Below are records; copy every line among them that contains the word "TRIG".

**** MATERIAL TO PROCESS

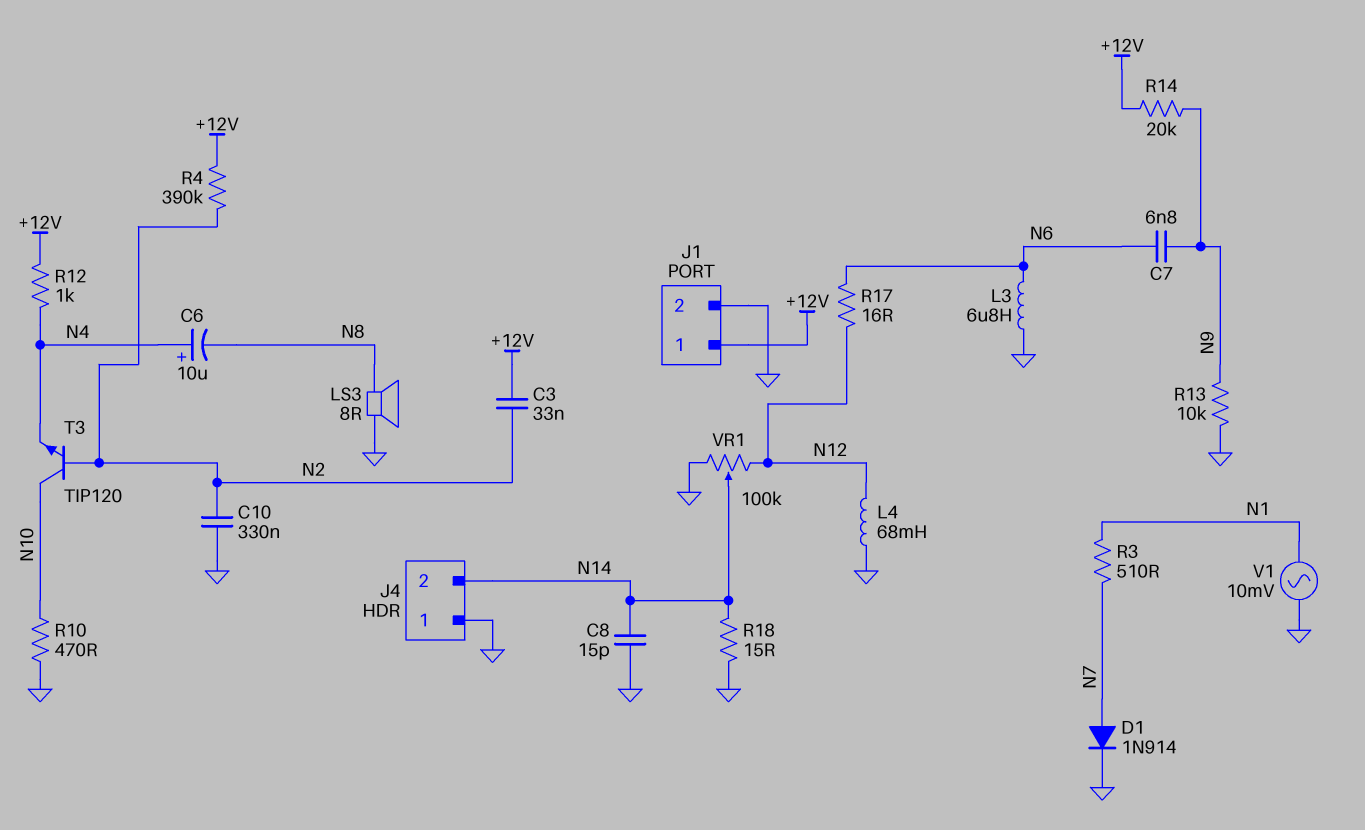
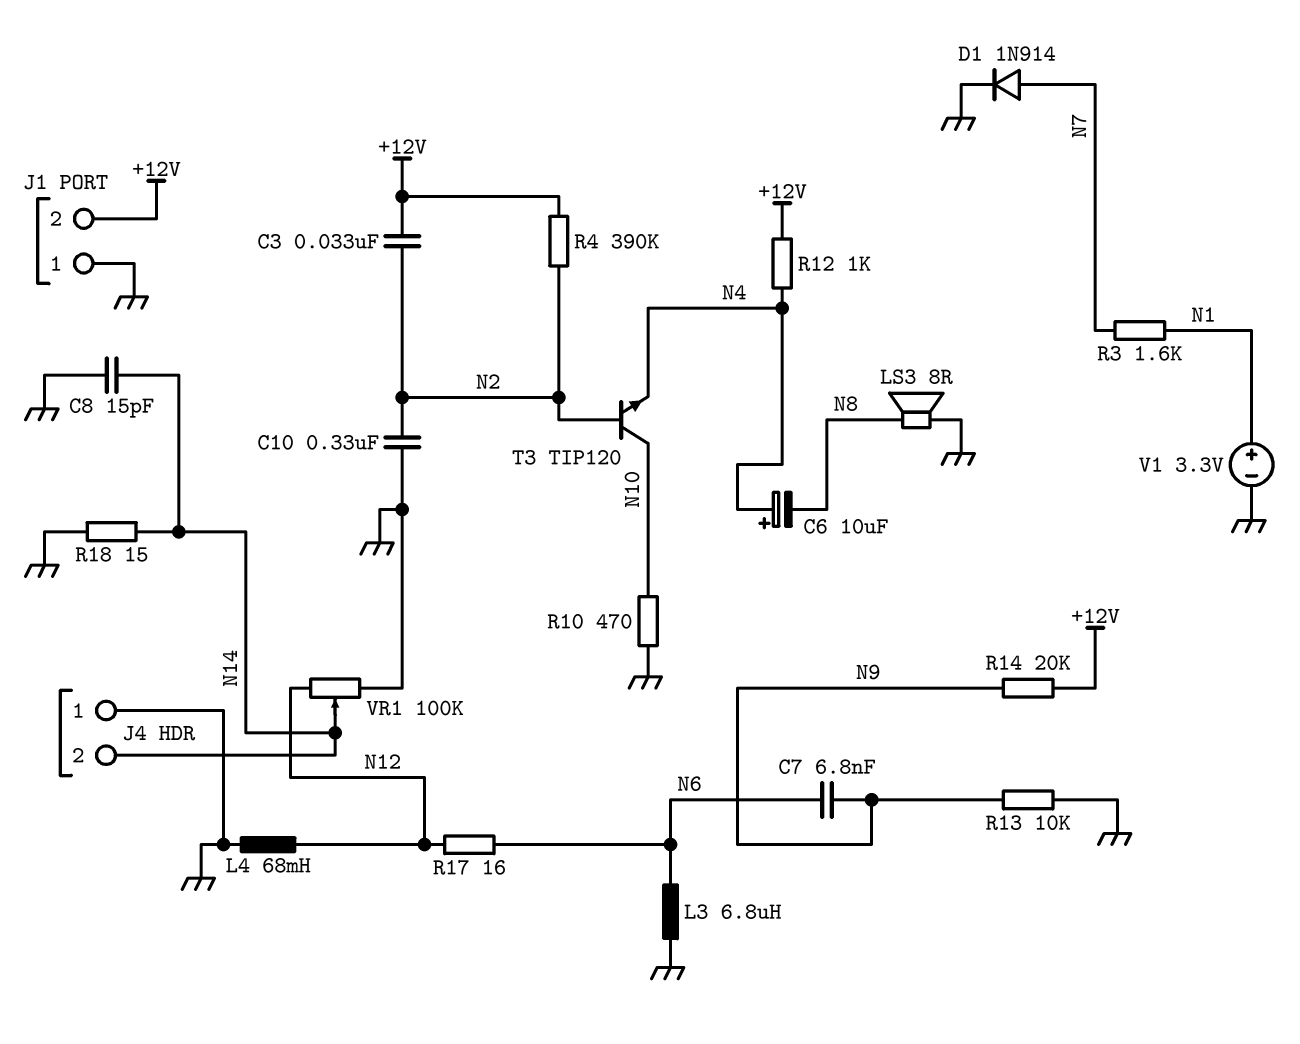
J1 pin 1: +12V -> GND
J1 pin 2: GND -> +12V
R3: 510 (N1, N7) -> 1.6k (N1, N7)
V1: AC 10mV (GND, N1) -> 3.3V (plus N1, minus GND)

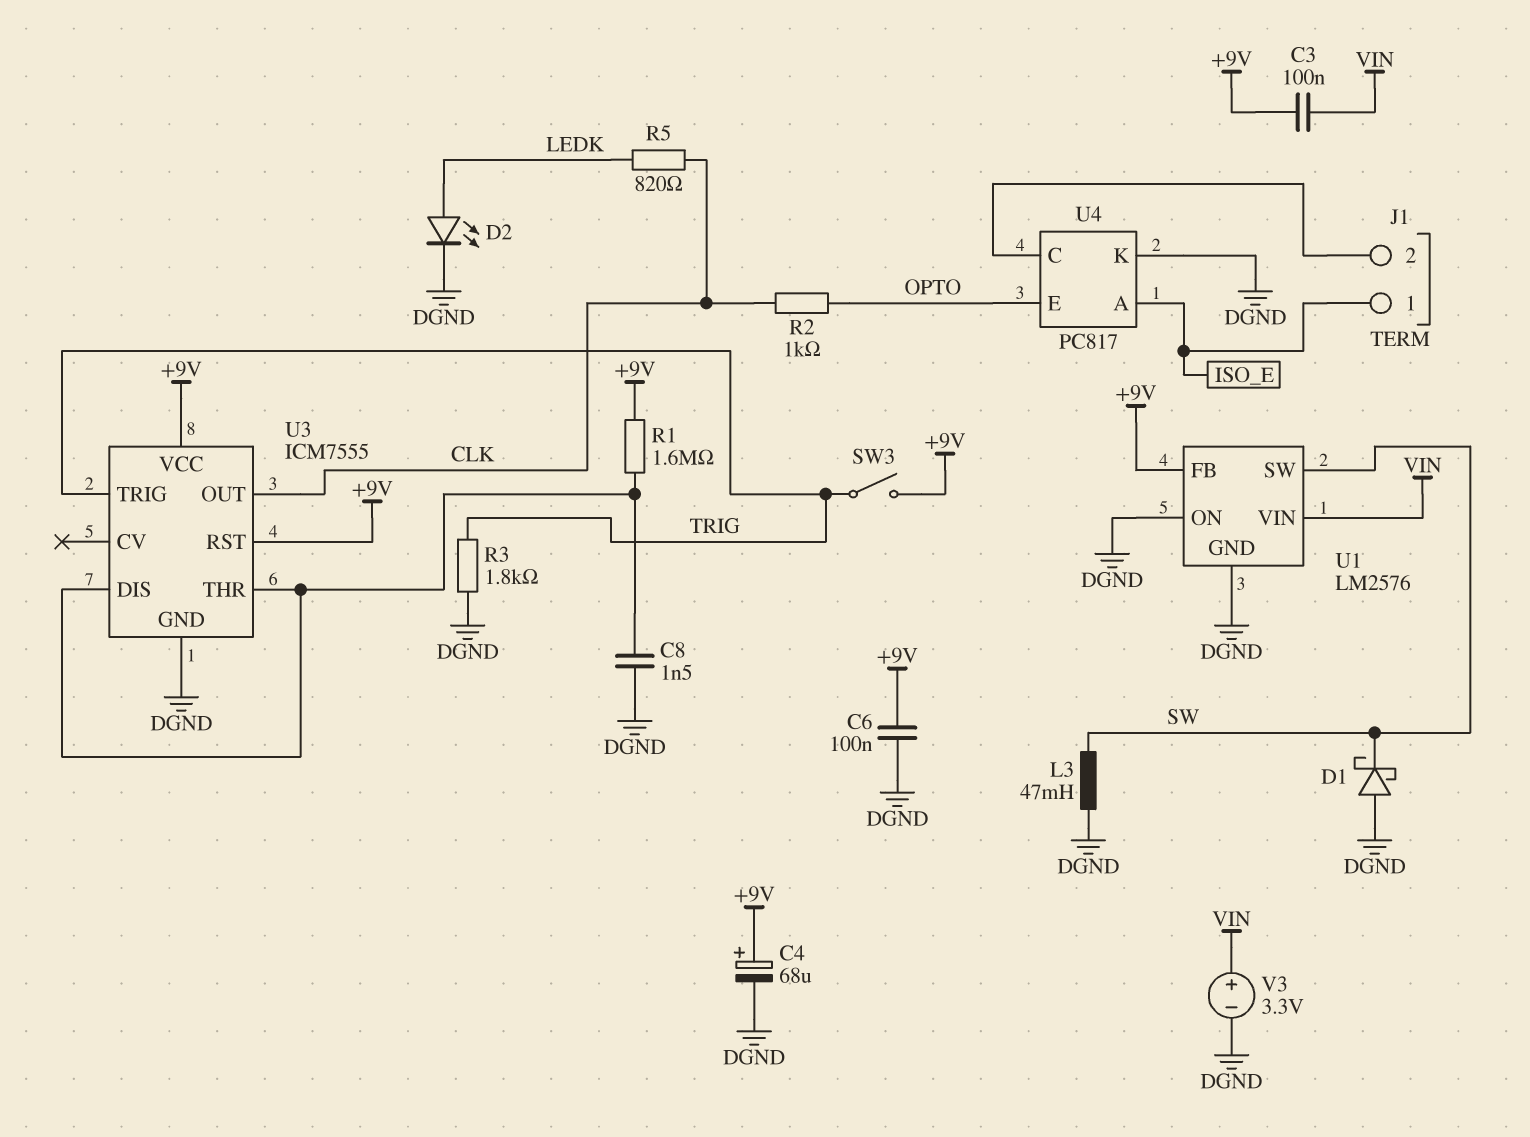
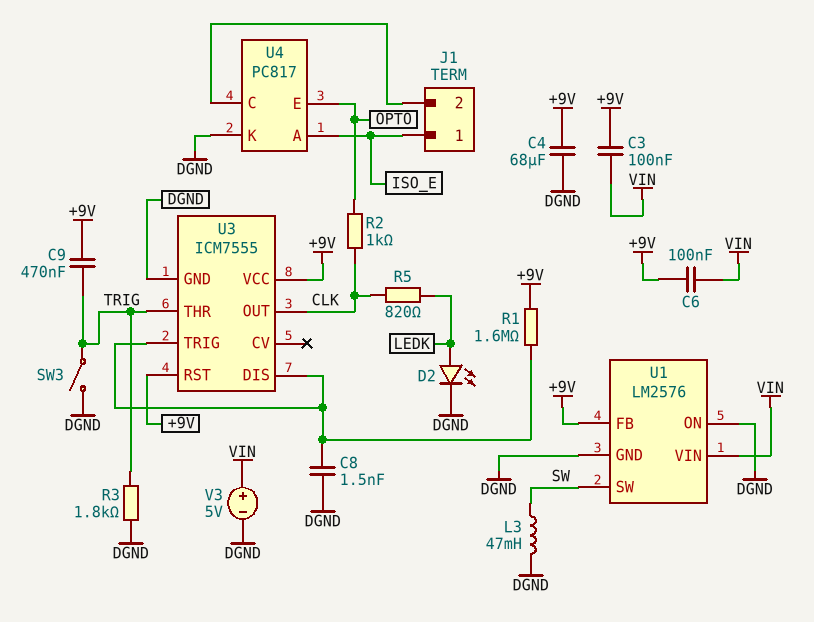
C4: 68uF (plus +9V, minus DGND) -> 68uF (+9V, DGND)
C6: 100nF (+9V, DGND) -> 100nF (+9V, VIN)
C9: none -> 470nF (+9V, TRIG)
D1: schottky (A DGND, K SW) -> none
SW3: switch (+9V, TRIG) -> switch (DGND, TRIG)
U3 pin THR: U3/DIS -> TRIG
U3 pin TRIG: TRIG -> U3/DIS
V3: 3.3V (plus VIN, minus DGND) -> 5V (plus VIN, minus DGND)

********

■ **OUTPUT OF THE TASK**:
C9: none -> 470nF (+9V, TRIG)
SW3: switch (+9V, TRIG) -> switch (DGND, TRIG)
U3 pin THR: U3/DIS -> TRIG
U3 pin TRIG: TRIG -> U3/DIS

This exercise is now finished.